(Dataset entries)
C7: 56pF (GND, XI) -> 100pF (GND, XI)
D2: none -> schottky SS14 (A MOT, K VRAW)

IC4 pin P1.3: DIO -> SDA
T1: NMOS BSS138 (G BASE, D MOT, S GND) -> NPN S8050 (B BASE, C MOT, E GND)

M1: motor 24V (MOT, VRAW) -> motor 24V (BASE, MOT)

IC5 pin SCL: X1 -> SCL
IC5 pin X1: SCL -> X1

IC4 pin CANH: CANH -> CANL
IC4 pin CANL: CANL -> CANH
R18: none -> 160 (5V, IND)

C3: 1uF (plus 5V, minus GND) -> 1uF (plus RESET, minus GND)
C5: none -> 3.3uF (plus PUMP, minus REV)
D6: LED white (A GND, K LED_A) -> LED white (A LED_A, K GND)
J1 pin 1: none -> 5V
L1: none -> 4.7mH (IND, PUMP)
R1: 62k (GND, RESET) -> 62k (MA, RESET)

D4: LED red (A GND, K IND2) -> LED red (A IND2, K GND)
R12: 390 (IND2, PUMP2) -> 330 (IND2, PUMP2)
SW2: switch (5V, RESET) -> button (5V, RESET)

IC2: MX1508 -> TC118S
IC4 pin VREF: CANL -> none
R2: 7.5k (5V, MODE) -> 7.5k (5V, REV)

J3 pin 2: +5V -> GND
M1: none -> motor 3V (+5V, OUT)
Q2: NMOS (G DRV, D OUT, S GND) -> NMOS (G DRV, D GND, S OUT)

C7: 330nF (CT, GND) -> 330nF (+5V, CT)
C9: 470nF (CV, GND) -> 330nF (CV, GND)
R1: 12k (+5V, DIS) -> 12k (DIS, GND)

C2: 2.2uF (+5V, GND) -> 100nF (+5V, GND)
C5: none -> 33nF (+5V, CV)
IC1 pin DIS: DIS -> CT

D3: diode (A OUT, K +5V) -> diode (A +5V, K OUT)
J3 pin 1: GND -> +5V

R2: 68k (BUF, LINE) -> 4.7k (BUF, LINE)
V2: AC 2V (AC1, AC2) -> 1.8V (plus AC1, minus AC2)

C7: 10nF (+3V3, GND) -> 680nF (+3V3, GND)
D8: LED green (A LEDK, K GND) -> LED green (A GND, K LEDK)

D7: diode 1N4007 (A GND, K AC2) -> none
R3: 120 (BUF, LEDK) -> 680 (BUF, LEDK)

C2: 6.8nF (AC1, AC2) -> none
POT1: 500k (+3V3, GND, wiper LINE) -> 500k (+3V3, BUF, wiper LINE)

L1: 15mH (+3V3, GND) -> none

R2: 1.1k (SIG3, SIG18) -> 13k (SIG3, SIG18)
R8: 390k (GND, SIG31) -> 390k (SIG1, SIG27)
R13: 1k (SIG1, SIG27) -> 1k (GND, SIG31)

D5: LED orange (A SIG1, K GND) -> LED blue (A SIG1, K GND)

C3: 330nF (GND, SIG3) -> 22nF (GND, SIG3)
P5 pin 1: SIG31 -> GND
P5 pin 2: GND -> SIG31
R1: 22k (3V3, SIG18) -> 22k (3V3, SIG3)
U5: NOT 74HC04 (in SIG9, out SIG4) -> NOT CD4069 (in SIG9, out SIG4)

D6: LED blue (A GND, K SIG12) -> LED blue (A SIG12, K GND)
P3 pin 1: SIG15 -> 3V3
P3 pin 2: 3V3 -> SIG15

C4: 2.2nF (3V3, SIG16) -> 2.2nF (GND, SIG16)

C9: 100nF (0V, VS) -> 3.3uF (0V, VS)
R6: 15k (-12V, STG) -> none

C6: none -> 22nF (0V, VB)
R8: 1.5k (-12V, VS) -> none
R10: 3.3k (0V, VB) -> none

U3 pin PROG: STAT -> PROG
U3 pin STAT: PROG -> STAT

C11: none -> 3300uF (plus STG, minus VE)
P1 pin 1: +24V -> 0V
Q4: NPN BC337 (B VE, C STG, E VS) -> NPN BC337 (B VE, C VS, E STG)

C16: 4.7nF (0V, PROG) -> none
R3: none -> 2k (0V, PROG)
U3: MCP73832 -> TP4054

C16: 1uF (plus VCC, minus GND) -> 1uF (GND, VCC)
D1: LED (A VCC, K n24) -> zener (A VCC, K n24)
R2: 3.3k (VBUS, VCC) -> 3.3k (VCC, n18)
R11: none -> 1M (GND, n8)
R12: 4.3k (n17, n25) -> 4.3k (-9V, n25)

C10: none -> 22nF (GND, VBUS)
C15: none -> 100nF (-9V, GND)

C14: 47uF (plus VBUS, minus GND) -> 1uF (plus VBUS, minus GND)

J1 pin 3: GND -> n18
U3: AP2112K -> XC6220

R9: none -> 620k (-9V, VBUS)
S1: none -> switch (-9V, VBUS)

• TASK REQUIREMENTS: Exactly reproduce every line of the records.

• ANSWER SECTION:
C7: 56pF (GND, XI) -> 100pF (GND, XI)
D2: none -> schottky SS14 (A MOT, K VRAW)

IC4 pin P1.3: DIO -> SDA
T1: NMOS BSS138 (G BASE, D MOT, S GND) -> NPN S8050 (B BASE, C MOT, E GND)

M1: motor 24V (MOT, VRAW) -> motor 24V (BASE, MOT)

IC5 pin SCL: X1 -> SCL
IC5 pin X1: SCL -> X1

IC4 pin CANH: CANH -> CANL
IC4 pin CANL: CANL -> CANH
R18: none -> 160 (5V, IND)

C3: 1uF (plus 5V, minus GND) -> 1uF (plus RESET, minus GND)
C5: none -> 3.3uF (plus PUMP, minus REV)
D6: LED white (A GND, K LED_A) -> LED white (A LED_A, K GND)
J1 pin 1: none -> 5V
L1: none -> 4.7mH (IND, PUMP)
R1: 62k (GND, RESET) -> 62k (MA, RESET)

D4: LED red (A GND, K IND2) -> LED red (A IND2, K GND)
R12: 390 (IND2, PUMP2) -> 330 (IND2, PUMP2)
SW2: switch (5V, RESET) -> button (5V, RESET)

IC2: MX1508 -> TC118S
IC4 pin VREF: CANL -> none
R2: 7.5k (5V, MODE) -> 7.5k (5V, REV)

J3 pin 2: +5V -> GND
M1: none -> motor 3V (+5V, OUT)
Q2: NMOS (G DRV, D OUT, S GND) -> NMOS (G DRV, D GND, S OUT)

C7: 330nF (CT, GND) -> 330nF (+5V, CT)
C9: 470nF (CV, GND) -> 330nF (CV, GND)
R1: 12k (+5V, DIS) -> 12k (DIS, GND)

C2: 2.2uF (+5V, GND) -> 100nF (+5V, GND)
C5: none -> 33nF (+5V, CV)
IC1 pin DIS: DIS -> CT

D3: diode (A OUT, K +5V) -> diode (A +5V, K OUT)
J3 pin 1: GND -> +5V

R2: 68k (BUF, LINE) -> 4.7k (BUF, LINE)
V2: AC 2V (AC1, AC2) -> 1.8V (plus AC1, minus AC2)

C7: 10nF (+3V3, GND) -> 680nF (+3V3, GND)
D8: LED green (A LEDK, K GND) -> LED green (A GND, K LEDK)

D7: diode 1N4007 (A GND, K AC2) -> none
R3: 120 (BUF, LEDK) -> 680 (BUF, LEDK)

C2: 6.8nF (AC1, AC2) -> none
POT1: 500k (+3V3, GND, wiper LINE) -> 500k (+3V3, BUF, wiper LINE)

L1: 15mH (+3V3, GND) -> none

R2: 1.1k (SIG3, SIG18) -> 13k (SIG3, SIG18)
R8: 390k (GND, SIG31) -> 390k (SIG1, SIG27)
R13: 1k (SIG1, SIG27) -> 1k (GND, SIG31)

D5: LED orange (A SIG1, K GND) -> LED blue (A SIG1, K GND)

C3: 330nF (GND, SIG3) -> 22nF (GND, SIG3)
P5 pin 1: SIG31 -> GND
P5 pin 2: GND -> SIG31
R1: 22k (3V3, SIG18) -> 22k (3V3, SIG3)
U5: NOT 74HC04 (in SIG9, out SIG4) -> NOT CD4069 (in SIG9, out SIG4)

D6: LED blue (A GND, K SIG12) -> LED blue (A SIG12, K GND)
P3 pin 1: SIG15 -> 3V3
P3 pin 2: 3V3 -> SIG15

C4: 2.2nF (3V3, SIG16) -> 2.2nF (GND, SIG16)

C9: 100nF (0V, VS) -> 3.3uF (0V, VS)
R6: 15k (-12V, STG) -> none

C6: none -> 22nF (0V, VB)
R8: 1.5k (-12V, VS) -> none
R10: 3.3k (0V, VB) -> none

U3 pin PROG: STAT -> PROG
U3 pin STAT: PROG -> STAT

C11: none -> 3300uF (plus STG, minus VE)
P1 pin 1: +24V -> 0V
Q4: NPN BC337 (B VE, C STG, E VS) -> NPN BC337 (B VE, C VS, E STG)

C16: 4.7nF (0V, PROG) -> none
R3: none -> 2k (0V, PROG)
U3: MCP73832 -> TP4054

C16: 1uF (plus VCC, minus GND) -> 1uF (GND, VCC)
D1: LED (A VCC, K n24) -> zener (A VCC, K n24)
R2: 3.3k (VBUS, VCC) -> 3.3k (VCC, n18)
R11: none -> 1M (GND, n8)
R12: 4.3k (n17, n25) -> 4.3k (-9V, n25)

C10: none -> 22nF (GND, VBUS)
C15: none -> 100nF (-9V, GND)

C14: 47uF (plus VBUS, minus GND) -> 1uF (plus VBUS, minus GND)

J1 pin 3: GND -> n18
U3: AP2112K -> XC6220

R9: none -> 620k (-9V, VBUS)
S1: none -> switch (-9V, VBUS)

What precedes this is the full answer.